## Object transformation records
--
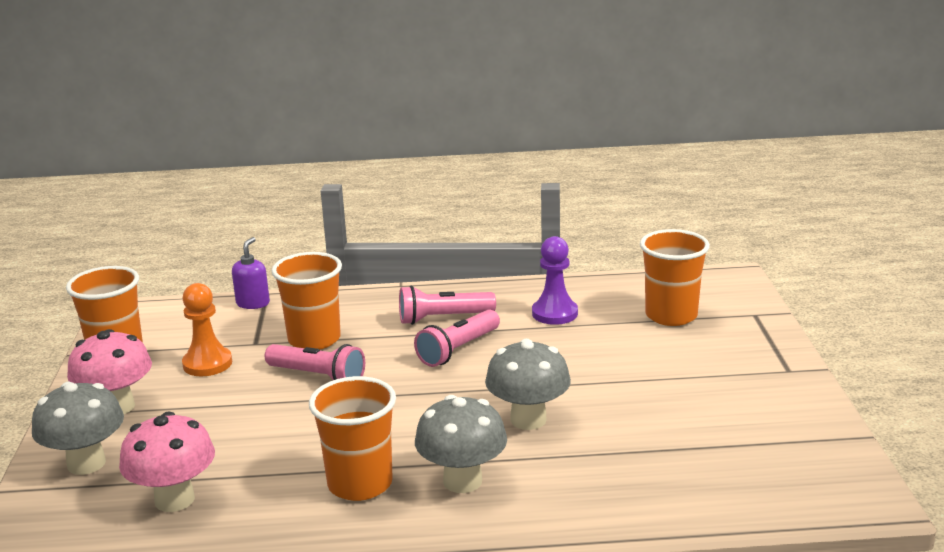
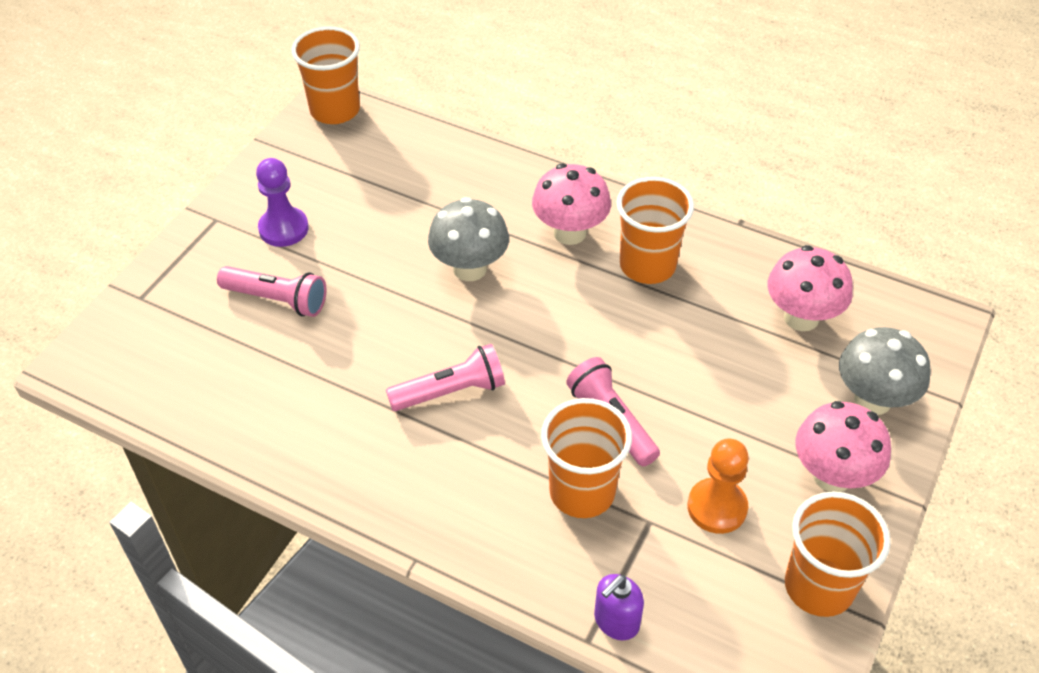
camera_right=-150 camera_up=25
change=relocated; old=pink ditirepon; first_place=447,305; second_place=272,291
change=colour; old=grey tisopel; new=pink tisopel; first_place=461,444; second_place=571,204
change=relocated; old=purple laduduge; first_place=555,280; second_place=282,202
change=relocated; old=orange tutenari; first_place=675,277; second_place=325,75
--
## Exercise directions
Every entry above should come back exactly as written, except for its pictures.

## Response
camera_right=-150 camera_up=25
change=relocated; old=pink ditirepon; first_place=447,305; second_place=272,291
change=colour; old=grey tisopel; new=pink tisopel; first_place=461,444; second_place=571,204
change=relocated; old=purple laduduge; first_place=555,280; second_place=282,202
change=relocated; old=orange tutenari; first_place=675,277; second_place=325,75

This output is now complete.